What is needed
Copy the items below, replacing every "coordinate pair" with "coordinate tuple" and leaving everything else unchanged.

##########

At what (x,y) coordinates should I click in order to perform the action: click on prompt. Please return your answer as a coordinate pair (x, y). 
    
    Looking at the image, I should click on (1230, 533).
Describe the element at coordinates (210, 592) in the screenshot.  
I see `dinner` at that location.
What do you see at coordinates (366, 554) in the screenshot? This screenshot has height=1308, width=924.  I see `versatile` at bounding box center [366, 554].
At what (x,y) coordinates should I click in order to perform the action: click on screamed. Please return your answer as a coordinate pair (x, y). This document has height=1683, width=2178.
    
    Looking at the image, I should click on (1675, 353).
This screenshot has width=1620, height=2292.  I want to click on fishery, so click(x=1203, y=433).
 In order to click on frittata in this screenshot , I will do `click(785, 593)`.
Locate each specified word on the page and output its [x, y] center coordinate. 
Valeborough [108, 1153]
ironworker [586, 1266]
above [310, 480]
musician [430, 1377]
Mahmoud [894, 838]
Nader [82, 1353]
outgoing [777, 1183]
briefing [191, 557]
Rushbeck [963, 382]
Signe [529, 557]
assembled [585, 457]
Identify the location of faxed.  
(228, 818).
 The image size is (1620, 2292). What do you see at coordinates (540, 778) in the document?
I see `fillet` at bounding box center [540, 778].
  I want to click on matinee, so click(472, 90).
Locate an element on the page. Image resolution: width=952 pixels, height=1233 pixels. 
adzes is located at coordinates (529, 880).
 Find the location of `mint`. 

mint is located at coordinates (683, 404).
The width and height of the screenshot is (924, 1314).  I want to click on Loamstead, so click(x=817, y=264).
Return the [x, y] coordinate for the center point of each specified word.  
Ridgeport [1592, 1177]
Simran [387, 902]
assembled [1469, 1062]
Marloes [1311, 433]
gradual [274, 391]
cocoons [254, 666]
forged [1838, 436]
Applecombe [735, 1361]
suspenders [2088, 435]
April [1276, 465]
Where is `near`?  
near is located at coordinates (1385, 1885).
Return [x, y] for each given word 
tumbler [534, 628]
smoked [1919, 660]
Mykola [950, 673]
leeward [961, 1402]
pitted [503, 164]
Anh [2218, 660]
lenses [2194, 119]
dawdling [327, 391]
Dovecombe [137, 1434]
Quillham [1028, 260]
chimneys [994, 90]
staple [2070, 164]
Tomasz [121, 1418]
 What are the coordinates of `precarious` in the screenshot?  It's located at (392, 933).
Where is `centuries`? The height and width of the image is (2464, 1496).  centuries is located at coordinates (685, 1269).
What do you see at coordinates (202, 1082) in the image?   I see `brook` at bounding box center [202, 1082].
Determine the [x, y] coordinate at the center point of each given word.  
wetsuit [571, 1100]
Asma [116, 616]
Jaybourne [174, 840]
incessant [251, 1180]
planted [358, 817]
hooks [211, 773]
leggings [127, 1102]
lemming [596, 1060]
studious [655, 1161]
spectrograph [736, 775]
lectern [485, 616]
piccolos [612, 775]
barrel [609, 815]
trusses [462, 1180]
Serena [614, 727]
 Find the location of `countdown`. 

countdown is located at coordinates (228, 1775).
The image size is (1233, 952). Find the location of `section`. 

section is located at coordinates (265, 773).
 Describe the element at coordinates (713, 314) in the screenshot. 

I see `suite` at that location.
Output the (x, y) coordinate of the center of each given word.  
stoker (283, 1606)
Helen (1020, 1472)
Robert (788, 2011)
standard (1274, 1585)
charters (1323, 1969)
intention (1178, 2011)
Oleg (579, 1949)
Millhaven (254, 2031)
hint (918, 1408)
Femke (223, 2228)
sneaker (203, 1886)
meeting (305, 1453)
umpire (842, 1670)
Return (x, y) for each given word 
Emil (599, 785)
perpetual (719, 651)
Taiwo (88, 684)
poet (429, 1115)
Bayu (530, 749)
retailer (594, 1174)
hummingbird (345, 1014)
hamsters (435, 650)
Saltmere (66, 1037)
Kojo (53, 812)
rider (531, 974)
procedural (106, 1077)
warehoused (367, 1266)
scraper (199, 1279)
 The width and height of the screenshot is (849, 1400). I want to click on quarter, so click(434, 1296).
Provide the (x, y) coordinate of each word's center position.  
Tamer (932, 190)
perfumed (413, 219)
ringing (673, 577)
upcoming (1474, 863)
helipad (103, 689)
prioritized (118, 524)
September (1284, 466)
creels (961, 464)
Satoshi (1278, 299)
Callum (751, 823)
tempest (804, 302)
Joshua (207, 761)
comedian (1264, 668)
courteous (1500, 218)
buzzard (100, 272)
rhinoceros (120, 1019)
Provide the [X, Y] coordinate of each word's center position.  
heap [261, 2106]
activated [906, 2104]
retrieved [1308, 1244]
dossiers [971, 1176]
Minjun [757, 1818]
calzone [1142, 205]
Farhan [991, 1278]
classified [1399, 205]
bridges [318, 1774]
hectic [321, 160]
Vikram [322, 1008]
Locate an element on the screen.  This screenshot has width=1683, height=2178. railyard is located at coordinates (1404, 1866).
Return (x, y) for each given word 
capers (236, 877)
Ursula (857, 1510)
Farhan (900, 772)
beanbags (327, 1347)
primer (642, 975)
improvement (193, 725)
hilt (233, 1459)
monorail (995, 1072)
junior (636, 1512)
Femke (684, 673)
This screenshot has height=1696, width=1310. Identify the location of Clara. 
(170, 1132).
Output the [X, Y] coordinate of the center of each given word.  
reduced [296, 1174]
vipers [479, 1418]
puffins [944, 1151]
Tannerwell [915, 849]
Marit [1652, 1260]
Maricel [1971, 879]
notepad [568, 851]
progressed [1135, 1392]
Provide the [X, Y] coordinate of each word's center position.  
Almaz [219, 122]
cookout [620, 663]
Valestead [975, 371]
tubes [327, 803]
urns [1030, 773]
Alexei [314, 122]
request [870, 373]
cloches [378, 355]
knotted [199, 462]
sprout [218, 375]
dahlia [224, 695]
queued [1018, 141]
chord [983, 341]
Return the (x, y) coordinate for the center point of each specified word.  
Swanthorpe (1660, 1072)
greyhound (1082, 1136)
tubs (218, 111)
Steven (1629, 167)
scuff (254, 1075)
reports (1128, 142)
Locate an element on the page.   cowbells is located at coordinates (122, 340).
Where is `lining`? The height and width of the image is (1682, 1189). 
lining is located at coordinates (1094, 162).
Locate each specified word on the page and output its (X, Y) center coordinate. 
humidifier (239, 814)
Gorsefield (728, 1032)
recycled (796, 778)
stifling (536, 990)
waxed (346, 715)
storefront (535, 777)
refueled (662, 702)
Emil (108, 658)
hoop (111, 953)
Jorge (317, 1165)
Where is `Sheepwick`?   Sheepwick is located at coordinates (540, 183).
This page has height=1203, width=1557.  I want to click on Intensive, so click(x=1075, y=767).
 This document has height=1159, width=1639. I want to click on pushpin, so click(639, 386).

##########

Final result
At what (x,y) coordinates should I click in order to perform the action: click on prompt. Please return your answer as a coordinate tuple (x, y). 
    
    Looking at the image, I should click on (1230, 533).
Describe the element at coordinates (210, 592) in the screenshot.  
I see `dinner` at that location.
What do you see at coordinates (366, 554) in the screenshot? This screenshot has height=1308, width=924.  I see `versatile` at bounding box center [366, 554].
At what (x,y) coordinates should I click in order to perform the action: click on screamed. Please return your answer as a coordinate tuple (x, y). This document has height=1683, width=2178.
    
    Looking at the image, I should click on (1675, 353).
This screenshot has width=1620, height=2292.  I want to click on fishery, so click(x=1203, y=433).
 In order to click on frittata in this screenshot , I will do `click(785, 593)`.
Locate each specified word on the page and output its [x, y] center coordinate. 
Valeborough [108, 1153]
ironworker [586, 1266]
above [310, 480]
musician [430, 1377]
Mahmoud [894, 838]
Nader [82, 1353]
outgoing [777, 1183]
briefing [191, 557]
Rushbeck [963, 382]
Signe [529, 557]
assembled [585, 457]
Identify the location of faxed.  
(228, 818).
 The image size is (1620, 2292). What do you see at coordinates (540, 778) in the document?
I see `fillet` at bounding box center [540, 778].
  I want to click on matinee, so click(472, 90).
Locate an element on the page. Image resolution: width=952 pixels, height=1233 pixels. 
adzes is located at coordinates (529, 880).
 Find the location of `mint`. 

mint is located at coordinates (683, 404).
The width and height of the screenshot is (924, 1314).  I want to click on Loamstead, so click(x=817, y=264).
Return the [x, y] coordinate for the center point of each specified word.  
Ridgeport [1592, 1177]
Simran [387, 902]
assembled [1469, 1062]
Marloes [1311, 433]
gradual [274, 391]
cocoons [254, 666]
forged [1838, 436]
Applecombe [735, 1361]
suspenders [2088, 435]
April [1276, 465]
Where is `near`?  
near is located at coordinates (1385, 1885).
Return [x, y] for each given word 
tumbler [534, 628]
smoked [1919, 660]
Mykola [950, 673]
leeward [961, 1402]
pitted [503, 164]
Anh [2218, 660]
lenses [2194, 119]
dawdling [327, 391]
Dovecombe [137, 1434]
Quillham [1028, 260]
chimneys [994, 90]
staple [2070, 164]
Tomasz [121, 1418]
 What are the coordinates of `precarious` in the screenshot?  It's located at (392, 933).
Where is `centuries`? The height and width of the image is (2464, 1496).  centuries is located at coordinates (685, 1269).
What do you see at coordinates (202, 1082) in the image?   I see `brook` at bounding box center [202, 1082].
Determine the [x, y] coordinate at the center point of each given word.  
wetsuit [571, 1100]
Asma [116, 616]
Jaybourne [174, 840]
incessant [251, 1180]
planted [358, 817]
hooks [211, 773]
leggings [127, 1102]
lemming [596, 1060]
studious [655, 1161]
spectrograph [736, 775]
lectern [485, 616]
piccolos [612, 775]
barrel [609, 815]
trusses [462, 1180]
Serena [614, 727]
 Find the location of `countdown`. 

countdown is located at coordinates (228, 1775).
The image size is (1233, 952). Find the location of `section`. 

section is located at coordinates (265, 773).
 Describe the element at coordinates (713, 314) in the screenshot. 

I see `suite` at that location.
Output the (x, y) coordinate of the center of each given word.  
stoker (283, 1606)
Helen (1020, 1472)
Robert (788, 2011)
standard (1274, 1585)
charters (1323, 1969)
intention (1178, 2011)
Oleg (579, 1949)
Millhaven (254, 2031)
hint (918, 1408)
Femke (223, 2228)
sneaker (203, 1886)
meeting (305, 1453)
umpire (842, 1670)
Return (x, y) for each given word 
Emil (599, 785)
perpetual (719, 651)
Taiwo (88, 684)
poet (429, 1115)
Bayu (530, 749)
retailer (594, 1174)
hummingbird (345, 1014)
hamsters (435, 650)
Saltmere (66, 1037)
Kojo (53, 812)
rider (531, 974)
procedural (106, 1077)
warehoused (367, 1266)
scraper (199, 1279)
 The width and height of the screenshot is (849, 1400). I want to click on quarter, so click(434, 1296).
Provide the (x, y) coordinate of each word's center position.  
Tamer (932, 190)
perfumed (413, 219)
ringing (673, 577)
upcoming (1474, 863)
helipad (103, 689)
prioritized (118, 524)
September (1284, 466)
creels (961, 464)
Satoshi (1278, 299)
Callum (751, 823)
tempest (804, 302)
Joshua (207, 761)
comedian (1264, 668)
courteous (1500, 218)
buzzard (100, 272)
rhinoceros (120, 1019)
Provide the [X, Y] coordinate of each word's center position.  
heap [261, 2106]
activated [906, 2104]
retrieved [1308, 1244]
dossiers [971, 1176]
Minjun [757, 1818]
calzone [1142, 205]
Farhan [991, 1278]
classified [1399, 205]
bridges [318, 1774]
hectic [321, 160]
Vikram [322, 1008]
Locate an element on the screen.  This screenshot has width=1683, height=2178. railyard is located at coordinates (1404, 1866).
Return (x, y) for each given word 
capers (236, 877)
Ursula (857, 1510)
Farhan (900, 772)
beanbags (327, 1347)
primer (642, 975)
improvement (193, 725)
hilt (233, 1459)
monorail (995, 1072)
junior (636, 1512)
Femke (684, 673)
This screenshot has height=1696, width=1310. Identify the location of Clara. 
(170, 1132).
Output the [X, Y] coordinate of the center of each given word.  
reduced [296, 1174]
vipers [479, 1418]
puffins [944, 1151]
Tannerwell [915, 849]
Marit [1652, 1260]
Maricel [1971, 879]
notepad [568, 851]
progressed [1135, 1392]
Provide the [X, Y] coordinate of each word's center position.  
Almaz [219, 122]
cookout [620, 663]
Valestead [975, 371]
tubes [327, 803]
urns [1030, 773]
Alexei [314, 122]
request [870, 373]
cloches [378, 355]
knotted [199, 462]
sprout [218, 375]
dahlia [224, 695]
queued [1018, 141]
chord [983, 341]
Return the (x, y) coordinate for the center point of each specified word.  
Swanthorpe (1660, 1072)
greyhound (1082, 1136)
tubs (218, 111)
Steven (1629, 167)
scuff (254, 1075)
reports (1128, 142)
Locate an element on the page.   cowbells is located at coordinates (122, 340).
Where is `lining`? The height and width of the image is (1682, 1189). 
lining is located at coordinates (1094, 162).
Locate each specified word on the page and output its (X, Y) center coordinate. 
humidifier (239, 814)
Gorsefield (728, 1032)
recycled (796, 778)
stifling (536, 990)
waxed (346, 715)
storefront (535, 777)
refueled (662, 702)
Emil (108, 658)
hoop (111, 953)
Jorge (317, 1165)
Where is `Sheepwick`?   Sheepwick is located at coordinates (540, 183).
This page has height=1203, width=1557.  I want to click on Intensive, so click(x=1075, y=767).
 This document has height=1159, width=1639. I want to click on pushpin, so click(639, 386).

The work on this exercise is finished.